HOW TO COMPLETE THIS TASK: Copy out every one of the records below word for word, without changing anything.
[RECORDS SHOWN]
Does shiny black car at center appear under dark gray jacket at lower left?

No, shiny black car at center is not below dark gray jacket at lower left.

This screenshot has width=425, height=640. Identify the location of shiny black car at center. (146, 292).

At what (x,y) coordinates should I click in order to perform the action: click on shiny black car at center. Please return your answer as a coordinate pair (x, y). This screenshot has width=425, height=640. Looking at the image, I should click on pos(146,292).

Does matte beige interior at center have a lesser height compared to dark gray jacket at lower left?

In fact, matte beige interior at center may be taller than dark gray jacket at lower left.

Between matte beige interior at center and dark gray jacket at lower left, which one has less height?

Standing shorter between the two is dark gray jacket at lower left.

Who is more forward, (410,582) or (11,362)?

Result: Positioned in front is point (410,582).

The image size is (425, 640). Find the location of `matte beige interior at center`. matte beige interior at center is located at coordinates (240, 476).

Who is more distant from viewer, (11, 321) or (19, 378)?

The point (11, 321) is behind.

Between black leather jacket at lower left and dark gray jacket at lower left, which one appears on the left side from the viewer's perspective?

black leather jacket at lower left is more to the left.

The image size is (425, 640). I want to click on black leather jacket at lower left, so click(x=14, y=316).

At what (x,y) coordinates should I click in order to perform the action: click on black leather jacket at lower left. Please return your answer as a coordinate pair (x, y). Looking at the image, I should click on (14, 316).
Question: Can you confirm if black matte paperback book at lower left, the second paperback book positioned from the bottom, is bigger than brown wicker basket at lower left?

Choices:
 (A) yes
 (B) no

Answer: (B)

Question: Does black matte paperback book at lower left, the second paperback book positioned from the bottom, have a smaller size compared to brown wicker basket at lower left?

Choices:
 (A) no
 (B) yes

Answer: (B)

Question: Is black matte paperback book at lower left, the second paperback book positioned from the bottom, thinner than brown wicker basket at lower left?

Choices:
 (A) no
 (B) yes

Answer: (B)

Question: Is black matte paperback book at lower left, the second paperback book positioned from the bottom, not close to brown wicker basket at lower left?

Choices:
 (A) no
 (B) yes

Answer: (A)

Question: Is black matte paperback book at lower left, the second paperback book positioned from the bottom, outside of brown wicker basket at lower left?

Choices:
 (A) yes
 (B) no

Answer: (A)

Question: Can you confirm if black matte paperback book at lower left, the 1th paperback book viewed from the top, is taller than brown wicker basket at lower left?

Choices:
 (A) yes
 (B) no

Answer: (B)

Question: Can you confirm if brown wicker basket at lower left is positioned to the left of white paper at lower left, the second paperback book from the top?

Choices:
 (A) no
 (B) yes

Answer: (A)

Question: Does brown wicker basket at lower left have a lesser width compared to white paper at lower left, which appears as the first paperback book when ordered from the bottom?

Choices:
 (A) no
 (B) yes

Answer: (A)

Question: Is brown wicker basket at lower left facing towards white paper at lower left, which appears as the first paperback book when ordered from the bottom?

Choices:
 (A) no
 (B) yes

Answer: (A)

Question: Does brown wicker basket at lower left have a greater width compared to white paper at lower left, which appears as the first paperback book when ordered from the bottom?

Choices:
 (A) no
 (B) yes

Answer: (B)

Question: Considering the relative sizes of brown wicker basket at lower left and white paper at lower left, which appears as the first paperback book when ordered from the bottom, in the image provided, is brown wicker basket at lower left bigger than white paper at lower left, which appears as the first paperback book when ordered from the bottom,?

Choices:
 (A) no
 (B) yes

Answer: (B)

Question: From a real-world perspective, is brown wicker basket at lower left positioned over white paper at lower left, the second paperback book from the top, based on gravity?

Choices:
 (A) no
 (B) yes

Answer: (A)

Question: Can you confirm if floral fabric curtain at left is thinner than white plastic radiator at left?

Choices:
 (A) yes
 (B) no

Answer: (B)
[/RECORDS SHOWN]
TASK RESULT:
Does shiny black car at center appear under dark gray jacket at lower left?

No, shiny black car at center is not below dark gray jacket at lower left.

This screenshot has width=425, height=640. Identify the location of shiny black car at center. (146, 292).

At what (x,y) coordinates should I click in order to perform the action: click on shiny black car at center. Please return your answer as a coordinate pair (x, y). This screenshot has width=425, height=640. Looking at the image, I should click on pos(146,292).

Does matte beige interior at center have a lesser height compared to dark gray jacket at lower left?

In fact, matte beige interior at center may be taller than dark gray jacket at lower left.

Between matte beige interior at center and dark gray jacket at lower left, which one has less height?

Standing shorter between the two is dark gray jacket at lower left.

Who is more forward, (410,582) or (11,362)?

Result: Positioned in front is point (410,582).

The image size is (425, 640). Find the location of `matte beige interior at center`. matte beige interior at center is located at coordinates (240, 476).

Who is more distant from viewer, (11, 321) or (19, 378)?

The point (11, 321) is behind.

Between black leather jacket at lower left and dark gray jacket at lower left, which one appears on the left side from the viewer's perspective?

black leather jacket at lower left is more to the left.

The image size is (425, 640). I want to click on black leather jacket at lower left, so click(x=14, y=316).

At what (x,y) coordinates should I click in order to perform the action: click on black leather jacket at lower left. Please return your answer as a coordinate pair (x, y). Looking at the image, I should click on (14, 316).
Question: Can you confirm if black matte paperback book at lower left, the second paperback book positioned from the bottom, is bigger than brown wicker basket at lower left?

Choices:
 (A) yes
 (B) no

Answer: (B)

Question: Does black matte paperback book at lower left, the second paperback book positioned from the bottom, have a smaller size compared to brown wicker basket at lower left?

Choices:
 (A) no
 (B) yes

Answer: (B)

Question: Is black matte paperback book at lower left, the second paperback book positioned from the bottom, thinner than brown wicker basket at lower left?

Choices:
 (A) no
 (B) yes

Answer: (B)

Question: Is black matte paperback book at lower left, the second paperback book positioned from the bottom, not close to brown wicker basket at lower left?

Choices:
 (A) no
 (B) yes

Answer: (A)

Question: Is black matte paperback book at lower left, the second paperback book positioned from the bottom, outside of brown wicker basket at lower left?

Choices:
 (A) yes
 (B) no

Answer: (A)

Question: Can you confirm if black matte paperback book at lower left, the 1th paperback book viewed from the top, is taller than brown wicker basket at lower left?

Choices:
 (A) yes
 (B) no

Answer: (B)

Question: Can you confirm if brown wicker basket at lower left is positioned to the left of white paper at lower left, the second paperback book from the top?

Choices:
 (A) no
 (B) yes

Answer: (A)

Question: Does brown wicker basket at lower left have a lesser width compared to white paper at lower left, which appears as the first paperback book when ordered from the bottom?

Choices:
 (A) no
 (B) yes

Answer: (A)

Question: Is brown wicker basket at lower left facing towards white paper at lower left, which appears as the first paperback book when ordered from the bottom?

Choices:
 (A) no
 (B) yes

Answer: (A)

Question: Does brown wicker basket at lower left have a greater width compared to white paper at lower left, which appears as the first paperback book when ordered from the bottom?

Choices:
 (A) no
 (B) yes

Answer: (B)

Question: Considering the relative sizes of brown wicker basket at lower left and white paper at lower left, which appears as the first paperback book when ordered from the bottom, in the image provided, is brown wicker basket at lower left bigger than white paper at lower left, which appears as the first paperback book when ordered from the bottom,?

Choices:
 (A) no
 (B) yes

Answer: (B)

Question: From a real-world perspective, is brown wicker basket at lower left positioned over white paper at lower left, the second paperback book from the top, based on gravity?

Choices:
 (A) no
 (B) yes

Answer: (A)

Question: Can you confirm if floral fabric curtain at left is thinner than white plastic radiator at left?

Choices:
 (A) yes
 (B) no

Answer: (B)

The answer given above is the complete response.